Exercise description: Read the lines below. Copy out any that hold the string "vert".

Data supplied:

━━━━━━━━

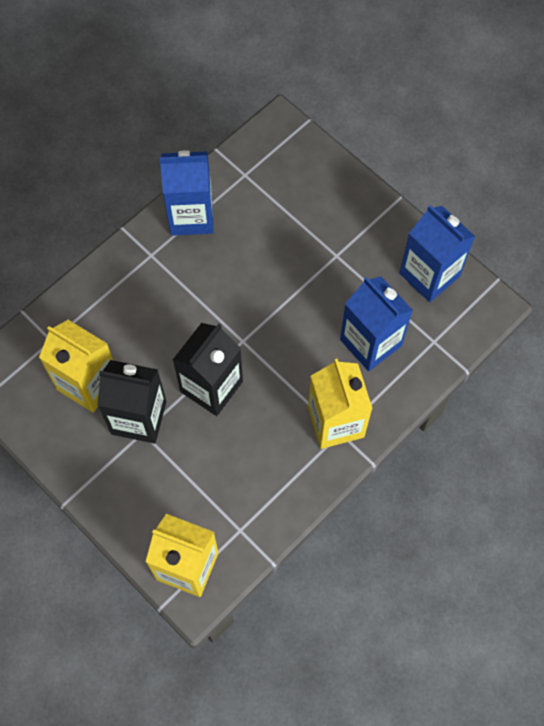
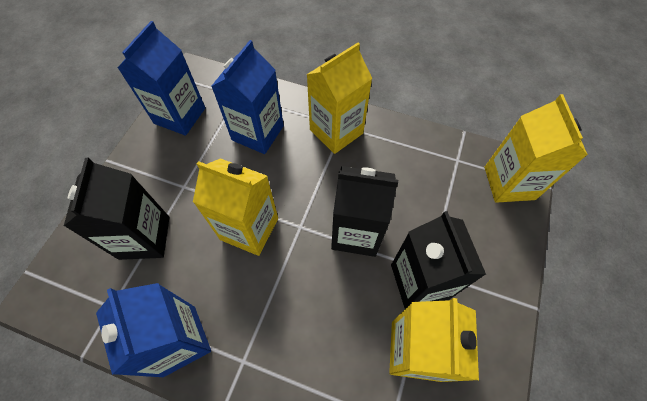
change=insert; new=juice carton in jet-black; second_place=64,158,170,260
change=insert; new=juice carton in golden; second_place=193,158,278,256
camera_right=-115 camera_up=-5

━━━━━━━━

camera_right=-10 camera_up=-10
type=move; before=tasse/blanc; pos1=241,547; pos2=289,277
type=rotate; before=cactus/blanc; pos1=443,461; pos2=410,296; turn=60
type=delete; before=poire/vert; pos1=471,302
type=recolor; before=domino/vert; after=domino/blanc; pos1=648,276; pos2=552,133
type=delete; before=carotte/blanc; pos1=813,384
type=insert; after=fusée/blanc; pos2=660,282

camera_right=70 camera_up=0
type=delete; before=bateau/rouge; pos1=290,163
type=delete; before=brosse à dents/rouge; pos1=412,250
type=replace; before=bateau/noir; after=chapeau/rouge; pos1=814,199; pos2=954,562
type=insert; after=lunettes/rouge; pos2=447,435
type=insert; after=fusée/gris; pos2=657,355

━━━━━━━━

Result of the task:
type=delete; before=poire/vert; pos1=471,302
type=recolor; before=domino/vert; after=domino/blanc; pos1=648,276; pos2=552,133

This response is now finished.